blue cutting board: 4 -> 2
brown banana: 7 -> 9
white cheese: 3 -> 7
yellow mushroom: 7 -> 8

◆ ◆ ◆ ◆ ◆ ◆ ◆

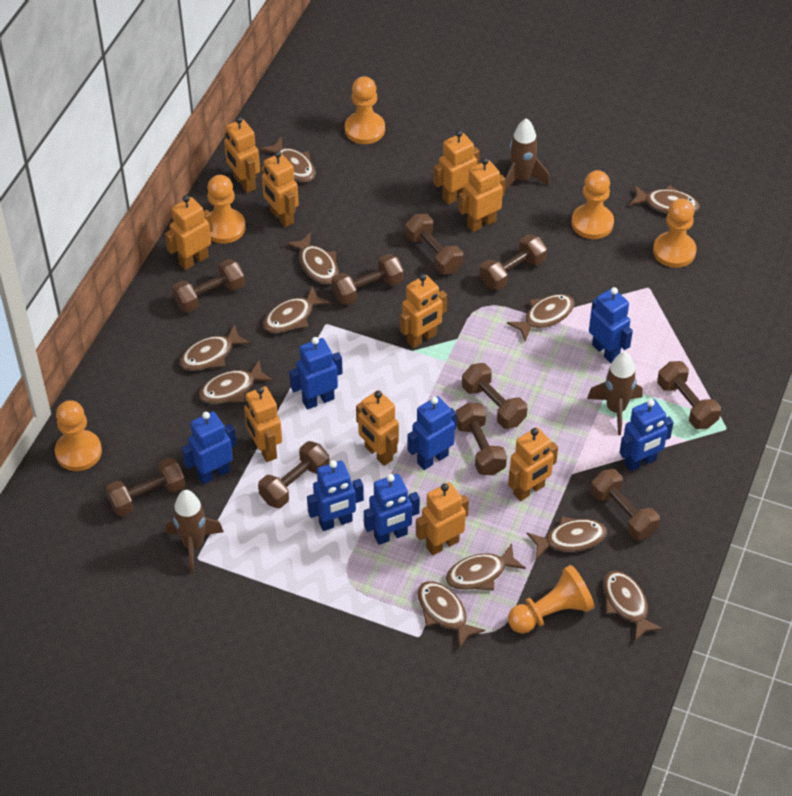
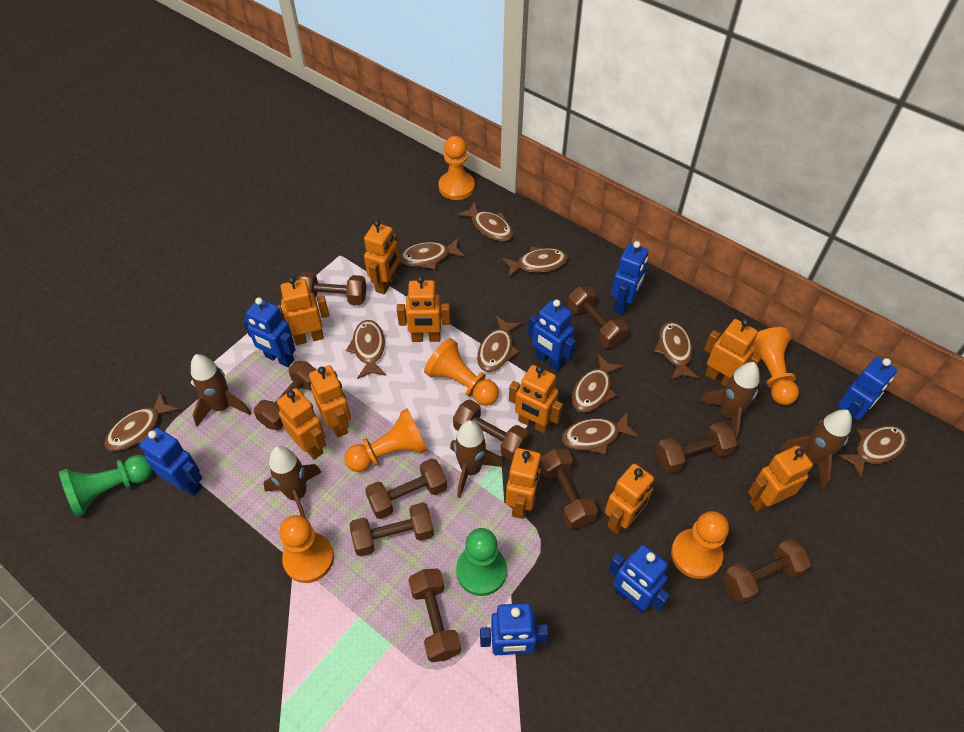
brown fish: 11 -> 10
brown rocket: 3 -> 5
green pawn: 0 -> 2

◆ ◆ ◆ ◆ ◆ ◆ ◆

Assignment: Reproduce, exactly as they stand in the data above, the lines from the one that holds "blue cutting board: 4 -> 2" to the one that holds "yellow mushroom: 7 -> 8", inclusive.

Reply to the exercise:
blue cutting board: 4 -> 2
brown banana: 7 -> 9
white cheese: 3 -> 7
yellow mushroom: 7 -> 8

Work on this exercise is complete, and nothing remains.